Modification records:
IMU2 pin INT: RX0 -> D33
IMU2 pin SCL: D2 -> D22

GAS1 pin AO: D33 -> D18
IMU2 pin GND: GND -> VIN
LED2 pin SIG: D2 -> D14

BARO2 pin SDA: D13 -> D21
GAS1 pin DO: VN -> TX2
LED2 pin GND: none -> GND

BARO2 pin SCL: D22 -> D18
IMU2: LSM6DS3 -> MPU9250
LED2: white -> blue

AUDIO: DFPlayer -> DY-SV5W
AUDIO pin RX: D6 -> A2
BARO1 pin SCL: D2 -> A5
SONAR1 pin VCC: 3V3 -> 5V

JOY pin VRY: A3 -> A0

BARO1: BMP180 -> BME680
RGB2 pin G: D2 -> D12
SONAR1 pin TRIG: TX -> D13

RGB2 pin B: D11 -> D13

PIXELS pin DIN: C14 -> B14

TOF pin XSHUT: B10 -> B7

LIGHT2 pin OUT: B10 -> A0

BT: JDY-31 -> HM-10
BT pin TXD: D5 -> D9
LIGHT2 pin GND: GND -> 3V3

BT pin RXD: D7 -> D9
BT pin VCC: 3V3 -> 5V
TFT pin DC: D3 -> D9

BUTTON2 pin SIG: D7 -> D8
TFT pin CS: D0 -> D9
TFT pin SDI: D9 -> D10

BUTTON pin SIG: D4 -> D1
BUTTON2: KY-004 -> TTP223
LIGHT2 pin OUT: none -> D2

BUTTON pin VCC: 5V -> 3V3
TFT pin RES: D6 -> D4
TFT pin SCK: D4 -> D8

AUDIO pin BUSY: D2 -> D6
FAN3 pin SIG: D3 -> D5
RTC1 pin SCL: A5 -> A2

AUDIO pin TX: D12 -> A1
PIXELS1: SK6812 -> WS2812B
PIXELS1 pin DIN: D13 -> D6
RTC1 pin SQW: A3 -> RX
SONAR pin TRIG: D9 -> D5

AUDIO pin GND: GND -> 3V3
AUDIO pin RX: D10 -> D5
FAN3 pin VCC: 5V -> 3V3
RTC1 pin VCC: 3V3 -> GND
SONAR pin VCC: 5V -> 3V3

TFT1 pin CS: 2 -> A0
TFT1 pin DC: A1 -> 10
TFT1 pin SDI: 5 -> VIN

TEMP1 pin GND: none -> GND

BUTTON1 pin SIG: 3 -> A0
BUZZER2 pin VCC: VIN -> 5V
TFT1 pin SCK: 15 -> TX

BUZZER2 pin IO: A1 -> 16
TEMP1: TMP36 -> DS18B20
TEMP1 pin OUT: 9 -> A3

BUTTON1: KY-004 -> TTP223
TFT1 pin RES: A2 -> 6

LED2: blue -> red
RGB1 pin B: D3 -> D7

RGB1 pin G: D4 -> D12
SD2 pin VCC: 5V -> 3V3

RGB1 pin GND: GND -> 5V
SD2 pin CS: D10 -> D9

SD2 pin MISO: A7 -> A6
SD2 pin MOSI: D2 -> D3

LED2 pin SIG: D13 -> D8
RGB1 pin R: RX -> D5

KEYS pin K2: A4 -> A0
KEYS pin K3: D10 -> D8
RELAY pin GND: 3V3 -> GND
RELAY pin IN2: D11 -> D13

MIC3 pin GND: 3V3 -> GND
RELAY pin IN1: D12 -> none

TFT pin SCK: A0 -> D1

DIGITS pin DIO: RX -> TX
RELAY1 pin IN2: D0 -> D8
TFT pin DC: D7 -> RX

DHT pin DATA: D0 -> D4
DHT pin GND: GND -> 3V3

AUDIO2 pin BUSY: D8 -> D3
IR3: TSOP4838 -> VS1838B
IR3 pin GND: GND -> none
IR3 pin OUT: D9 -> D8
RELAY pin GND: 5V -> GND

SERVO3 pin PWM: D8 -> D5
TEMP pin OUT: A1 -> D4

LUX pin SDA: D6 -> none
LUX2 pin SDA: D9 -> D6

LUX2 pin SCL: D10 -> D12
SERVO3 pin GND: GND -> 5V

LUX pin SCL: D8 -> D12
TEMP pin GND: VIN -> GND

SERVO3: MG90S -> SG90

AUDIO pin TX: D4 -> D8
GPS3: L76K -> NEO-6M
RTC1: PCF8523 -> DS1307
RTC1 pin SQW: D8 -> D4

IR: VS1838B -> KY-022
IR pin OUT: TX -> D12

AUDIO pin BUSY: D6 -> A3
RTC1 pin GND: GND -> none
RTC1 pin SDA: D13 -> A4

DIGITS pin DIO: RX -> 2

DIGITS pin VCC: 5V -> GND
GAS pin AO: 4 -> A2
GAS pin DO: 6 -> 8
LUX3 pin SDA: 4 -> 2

* [ACTION ITEM]
Down to the final line, the data above must be copied exactly.

* [RESPONSE TO THE EXERCISE]
IMU2 pin INT: RX0 -> D33
IMU2 pin SCL: D2 -> D22

GAS1 pin AO: D33 -> D18
IMU2 pin GND: GND -> VIN
LED2 pin SIG: D2 -> D14

BARO2 pin SDA: D13 -> D21
GAS1 pin DO: VN -> TX2
LED2 pin GND: none -> GND

BARO2 pin SCL: D22 -> D18
IMU2: LSM6DS3 -> MPU9250
LED2: white -> blue

AUDIO: DFPlayer -> DY-SV5W
AUDIO pin RX: D6 -> A2
BARO1 pin SCL: D2 -> A5
SONAR1 pin VCC: 3V3 -> 5V

JOY pin VRY: A3 -> A0

BARO1: BMP180 -> BME680
RGB2 pin G: D2 -> D12
SONAR1 pin TRIG: TX -> D13

RGB2 pin B: D11 -> D13

PIXELS pin DIN: C14 -> B14

TOF pin XSHUT: B10 -> B7

LIGHT2 pin OUT: B10 -> A0

BT: JDY-31 -> HM-10
BT pin TXD: D5 -> D9
LIGHT2 pin GND: GND -> 3V3

BT pin RXD: D7 -> D9
BT pin VCC: 3V3 -> 5V
TFT pin DC: D3 -> D9

BUTTON2 pin SIG: D7 -> D8
TFT pin CS: D0 -> D9
TFT pin SDI: D9 -> D10

BUTTON pin SIG: D4 -> D1
BUTTON2: KY-004 -> TTP223
LIGHT2 pin OUT: none -> D2

BUTTON pin VCC: 5V -> 3V3
TFT pin RES: D6 -> D4
TFT pin SCK: D4 -> D8

AUDIO pin BUSY: D2 -> D6
FAN3 pin SIG: D3 -> D5
RTC1 pin SCL: A5 -> A2

AUDIO pin TX: D12 -> A1
PIXELS1: SK6812 -> WS2812B
PIXELS1 pin DIN: D13 -> D6
RTC1 pin SQW: A3 -> RX
SONAR pin TRIG: D9 -> D5

AUDIO pin GND: GND -> 3V3
AUDIO pin RX: D10 -> D5
FAN3 pin VCC: 5V -> 3V3
RTC1 pin VCC: 3V3 -> GND
SONAR pin VCC: 5V -> 3V3

TFT1 pin CS: 2 -> A0
TFT1 pin DC: A1 -> 10
TFT1 pin SDI: 5 -> VIN

TEMP1 pin GND: none -> GND

BUTTON1 pin SIG: 3 -> A0
BUZZER2 pin VCC: VIN -> 5V
TFT1 pin SCK: 15 -> TX

BUZZER2 pin IO: A1 -> 16
TEMP1: TMP36 -> DS18B20
TEMP1 pin OUT: 9 -> A3

BUTTON1: KY-004 -> TTP223
TFT1 pin RES: A2 -> 6

LED2: blue -> red
RGB1 pin B: D3 -> D7

RGB1 pin G: D4 -> D12
SD2 pin VCC: 5V -> 3V3

RGB1 pin GND: GND -> 5V
SD2 pin CS: D10 -> D9

SD2 pin MISO: A7 -> A6
SD2 pin MOSI: D2 -> D3

LED2 pin SIG: D13 -> D8
RGB1 pin R: RX -> D5

KEYS pin K2: A4 -> A0
KEYS pin K3: D10 -> D8
RELAY pin GND: 3V3 -> GND
RELAY pin IN2: D11 -> D13

MIC3 pin GND: 3V3 -> GND
RELAY pin IN1: D12 -> none

TFT pin SCK: A0 -> D1

DIGITS pin DIO: RX -> TX
RELAY1 pin IN2: D0 -> D8
TFT pin DC: D7 -> RX

DHT pin DATA: D0 -> D4
DHT pin GND: GND -> 3V3

AUDIO2 pin BUSY: D8 -> D3
IR3: TSOP4838 -> VS1838B
IR3 pin GND: GND -> none
IR3 pin OUT: D9 -> D8
RELAY pin GND: 5V -> GND

SERVO3 pin PWM: D8 -> D5
TEMP pin OUT: A1 -> D4

LUX pin SDA: D6 -> none
LUX2 pin SDA: D9 -> D6

LUX2 pin SCL: D10 -> D12
SERVO3 pin GND: GND -> 5V

LUX pin SCL: D8 -> D12
TEMP pin GND: VIN -> GND

SERVO3: MG90S -> SG90

AUDIO pin TX: D4 -> D8
GPS3: L76K -> NEO-6M
RTC1: PCF8523 -> DS1307
RTC1 pin SQW: D8 -> D4

IR: VS1838B -> KY-022
IR pin OUT: TX -> D12

AUDIO pin BUSY: D6 -> A3
RTC1 pin GND: GND -> none
RTC1 pin SDA: D13 -> A4

DIGITS pin DIO: RX -> 2

DIGITS pin VCC: 5V -> GND
GAS pin AO: 4 -> A2
GAS pin DO: 6 -> 8
LUX3 pin SDA: 4 -> 2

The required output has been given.